TRY IT —
Once you find the line containing "(465, 243) = (464, 270): black" in the data below, copy it and each following line exactly, up to and including the line containing "(793, 408) = (756, 588): yellow", and nothing else.

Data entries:
BEGIN

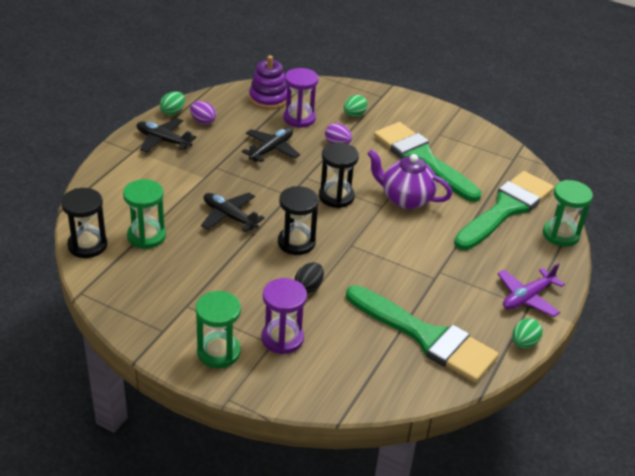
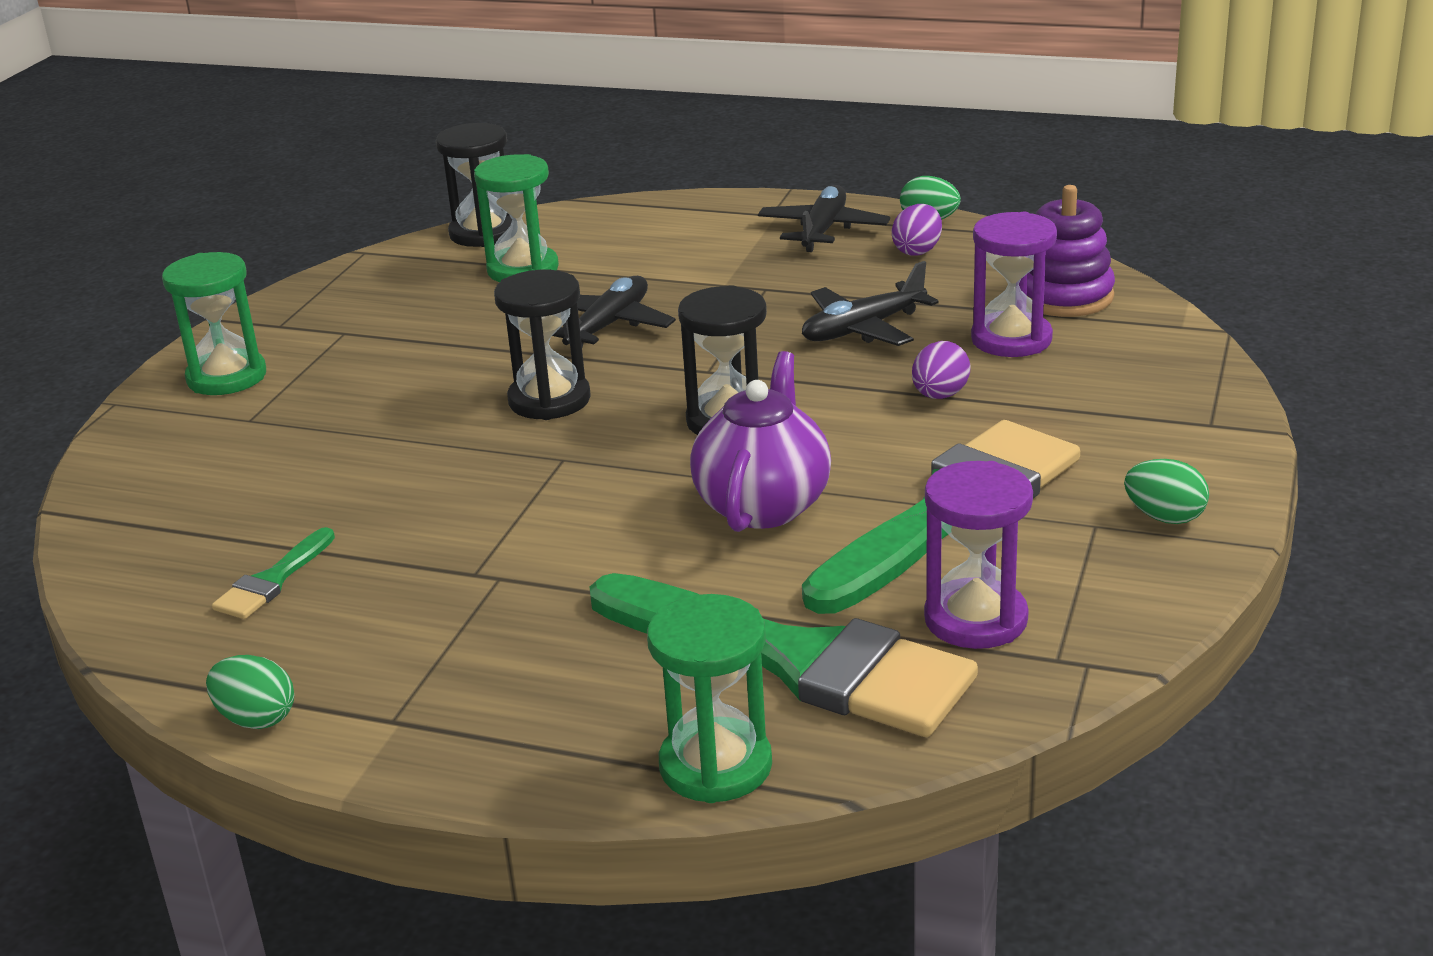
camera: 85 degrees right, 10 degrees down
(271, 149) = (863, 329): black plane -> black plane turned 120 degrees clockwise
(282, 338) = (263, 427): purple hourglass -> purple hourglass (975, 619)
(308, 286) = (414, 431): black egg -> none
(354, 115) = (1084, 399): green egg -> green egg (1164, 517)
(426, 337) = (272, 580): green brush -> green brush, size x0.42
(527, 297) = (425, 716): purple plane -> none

END
BEGIN

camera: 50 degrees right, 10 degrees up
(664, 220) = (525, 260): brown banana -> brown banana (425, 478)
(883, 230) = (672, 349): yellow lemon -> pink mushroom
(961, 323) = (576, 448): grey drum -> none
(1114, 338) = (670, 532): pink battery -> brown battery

END
BEGIN

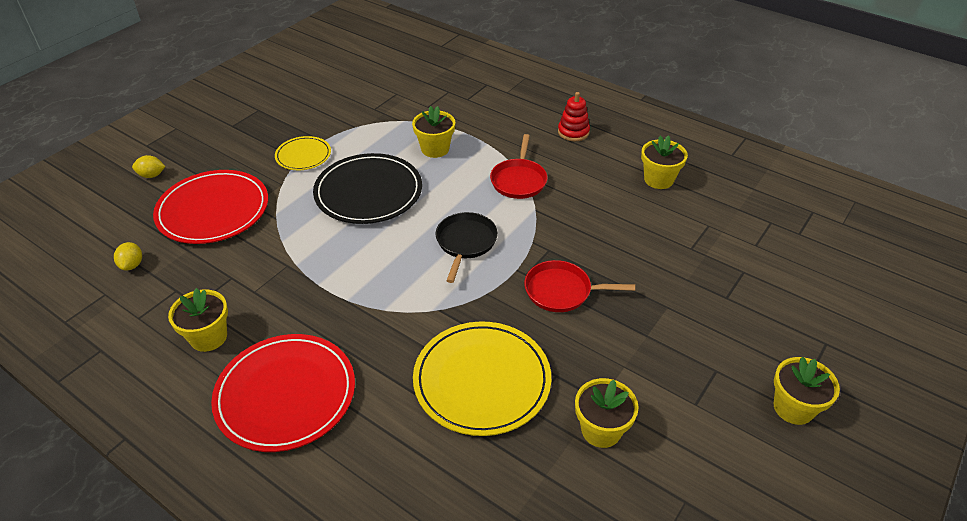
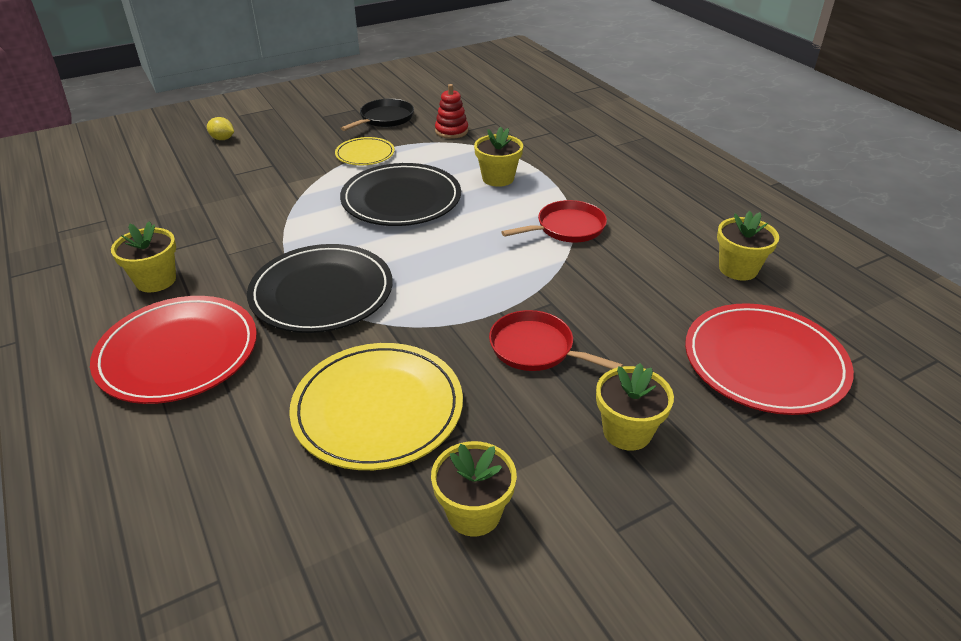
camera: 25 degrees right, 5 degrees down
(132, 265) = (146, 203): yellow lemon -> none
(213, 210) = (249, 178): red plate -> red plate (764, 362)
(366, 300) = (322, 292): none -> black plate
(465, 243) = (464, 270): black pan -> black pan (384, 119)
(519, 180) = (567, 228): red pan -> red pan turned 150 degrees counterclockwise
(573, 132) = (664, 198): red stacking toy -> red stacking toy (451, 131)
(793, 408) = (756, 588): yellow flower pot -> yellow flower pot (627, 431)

END

EXERCISE RESPONSE —
(465, 243) = (464, 270): black pan -> black pan (384, 119)
(519, 180) = (567, 228): red pan -> red pan turned 150 degrees counterclockwise
(573, 132) = (664, 198): red stacking toy -> red stacking toy (451, 131)
(793, 408) = (756, 588): yellow flower pot -> yellow flower pot (627, 431)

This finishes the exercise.